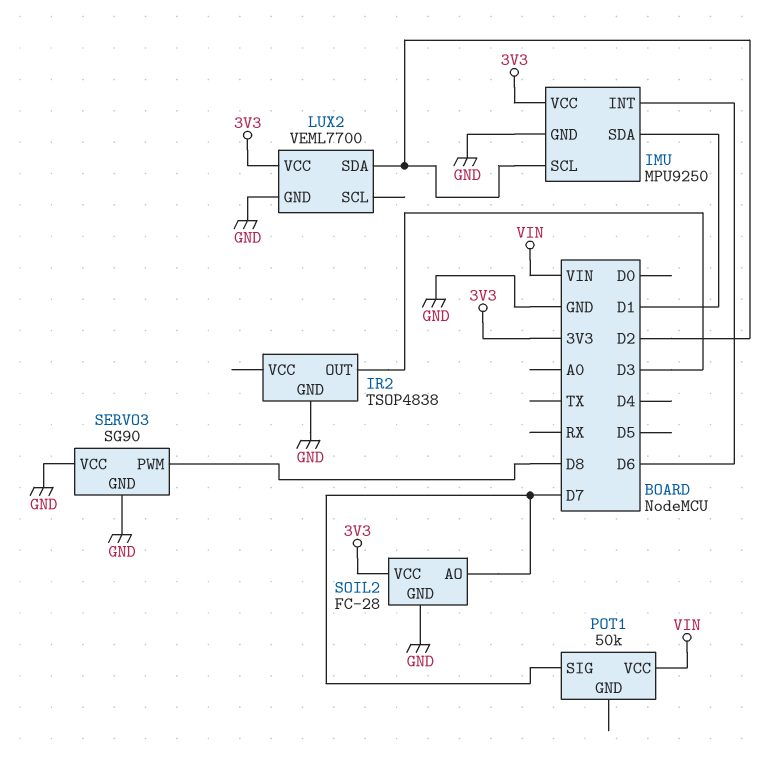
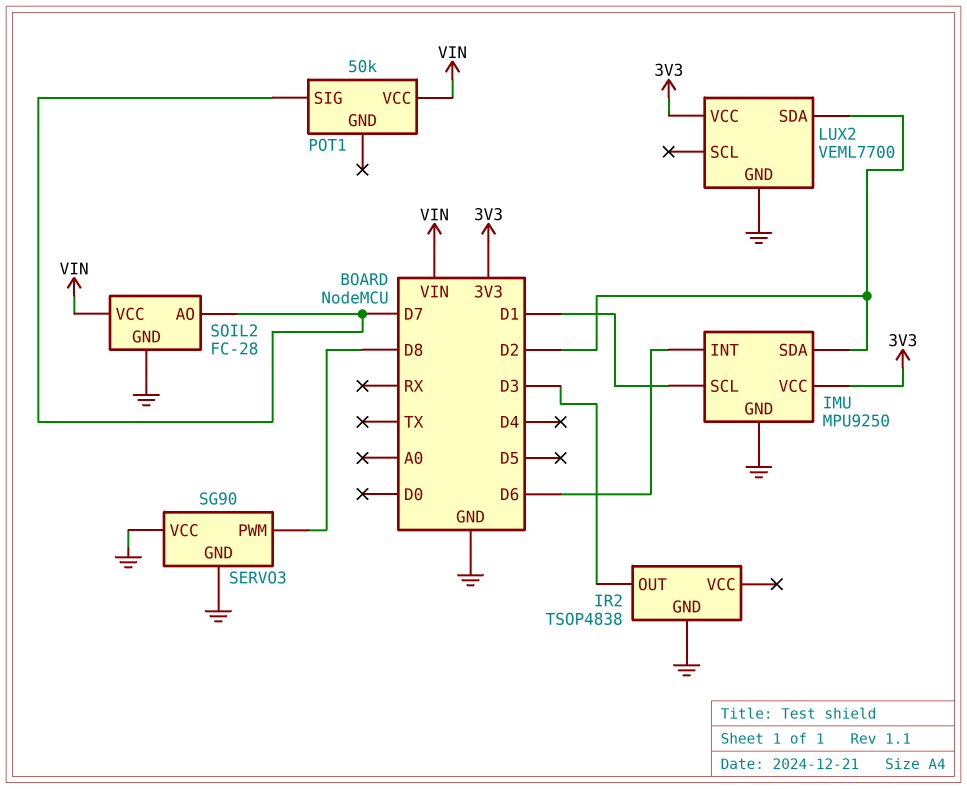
IMU pin SCL: D2 -> D1
IMU pin SDA: D1 -> D2
SOIL2 pin VCC: 3V3 -> VIN

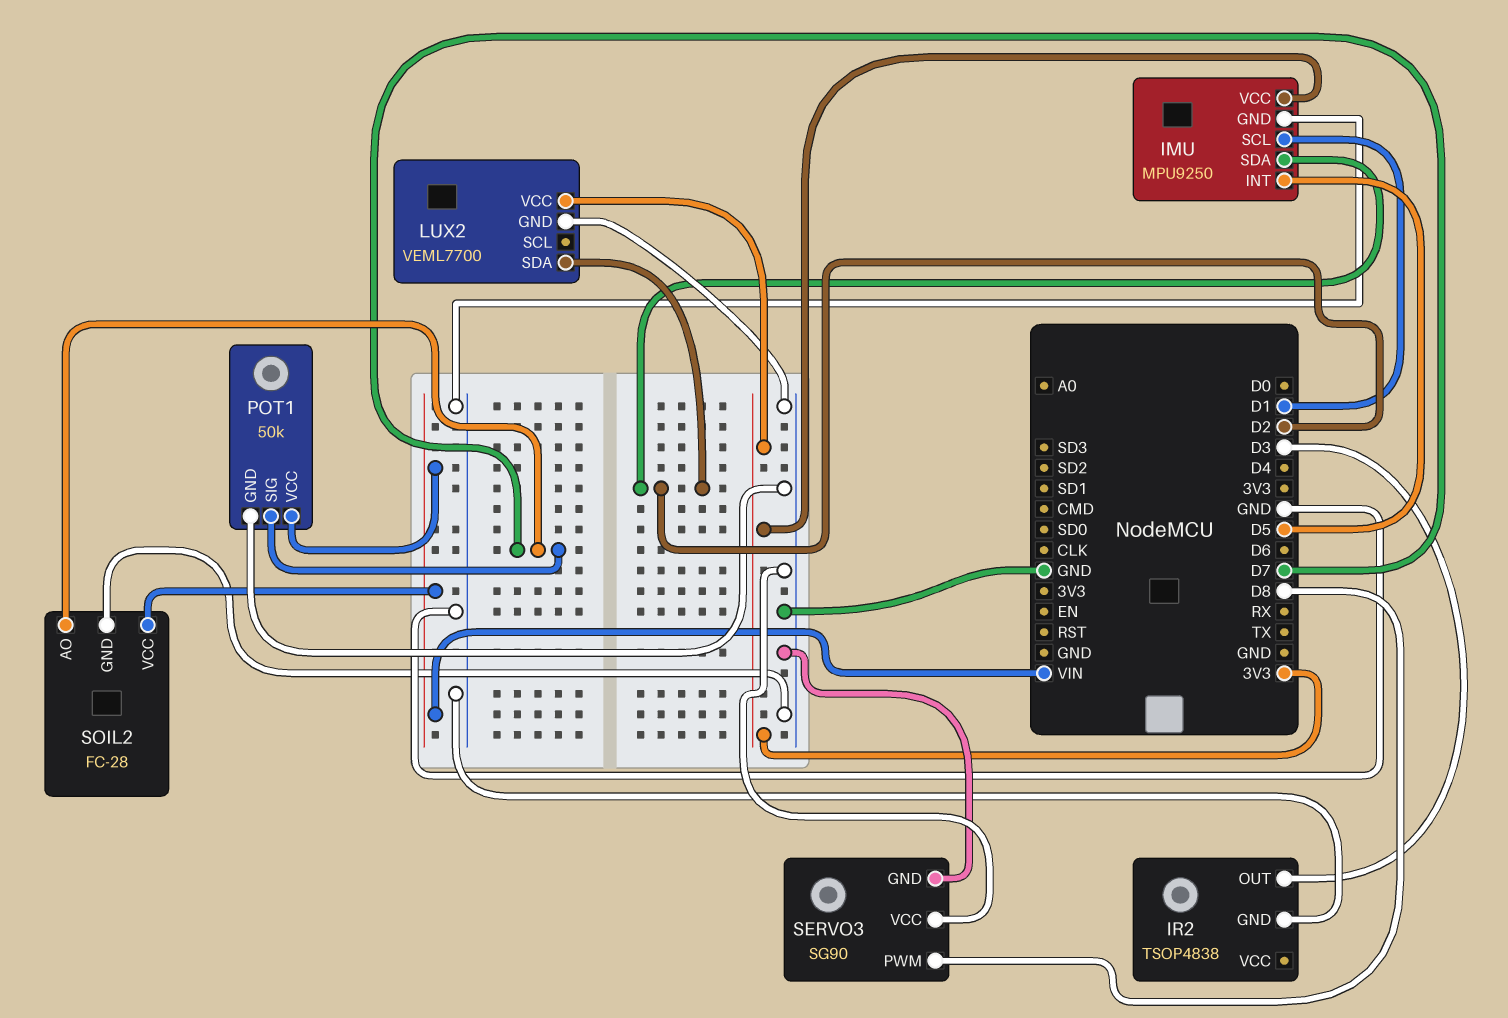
IMU pin INT: D6 -> D5
POT1 pin GND: none -> GND

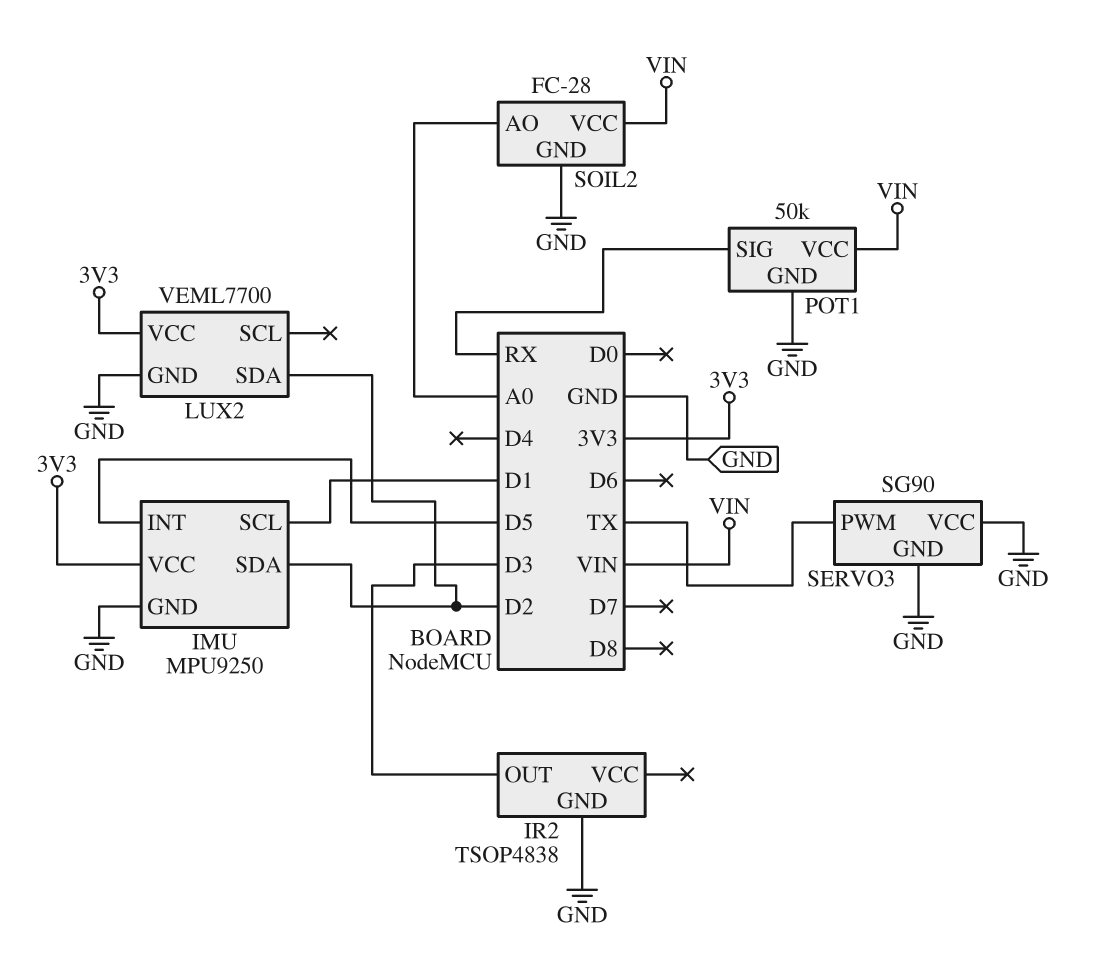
POT1 pin SIG: D7 -> RX
SERVO3 pin PWM: D8 -> TX
SOIL2 pin AO: D7 -> A0

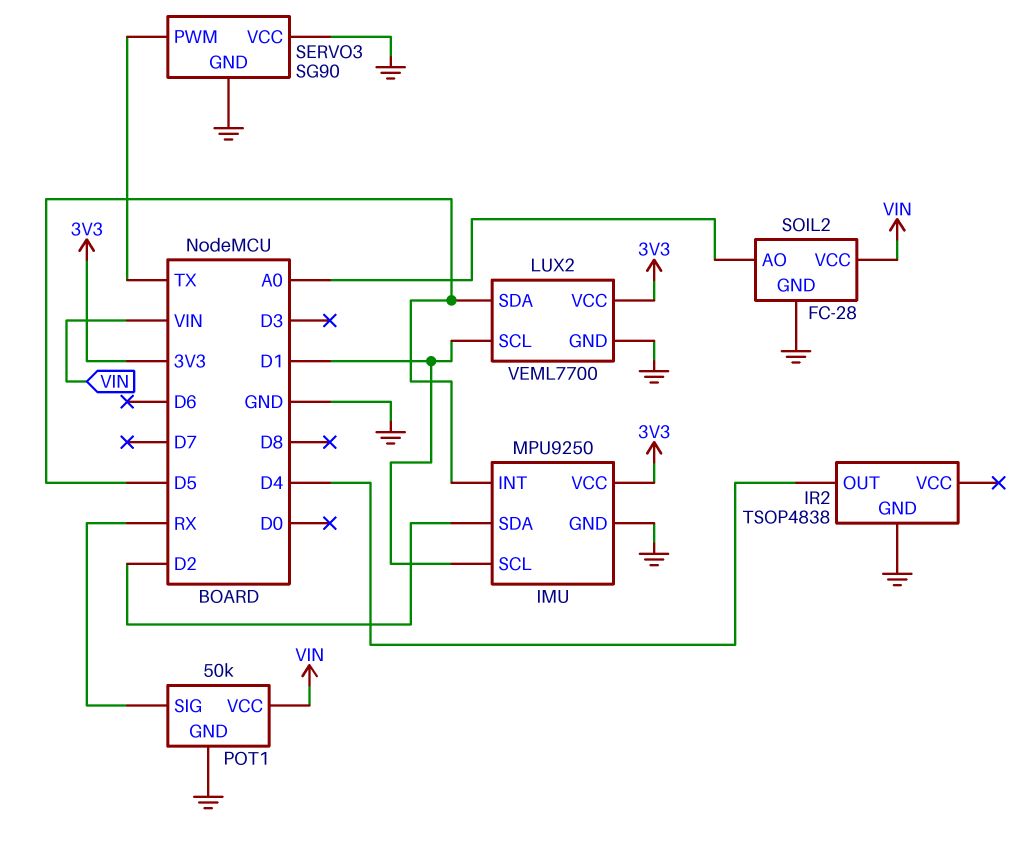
IR2 pin OUT: D3 -> D4
LUX2 pin SCL: none -> D1
LUX2 pin SDA: D2 -> D5

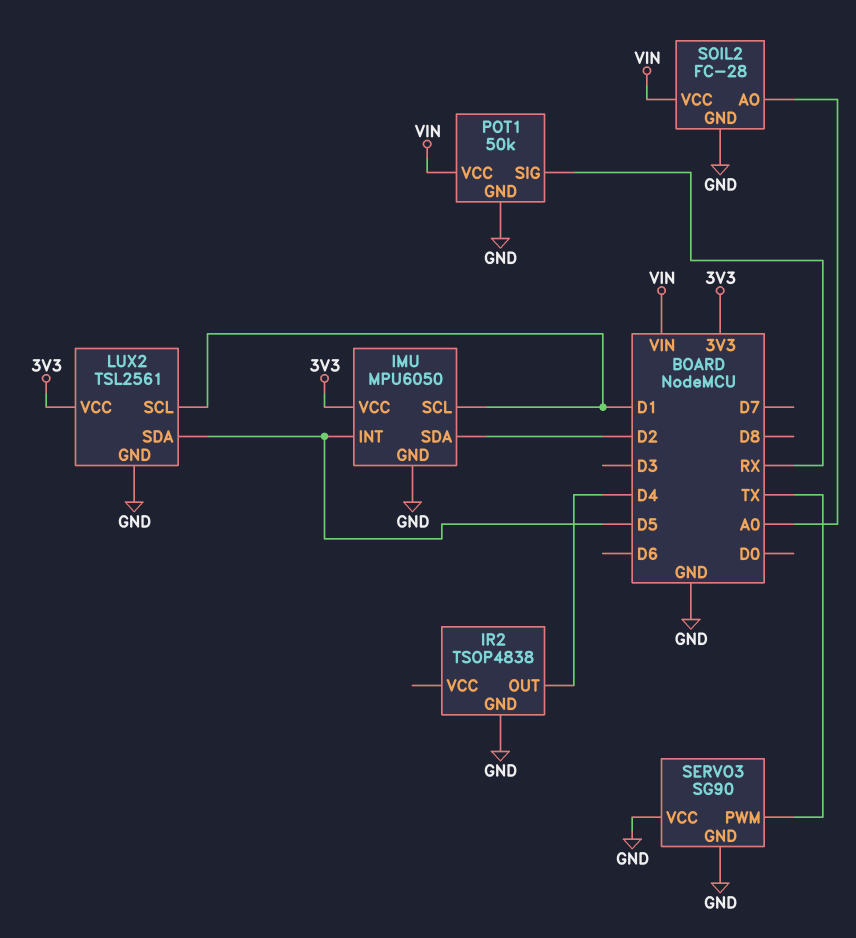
IMU: MPU9250 -> MPU6050
LUX2: VEML7700 -> TSL2561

--------------------------------------------------

### Exercise
Each line above that includes the word "none" is to be copied.

### Finished exercise
POT1 pin GND: none -> GND
LUX2 pin SCL: none -> D1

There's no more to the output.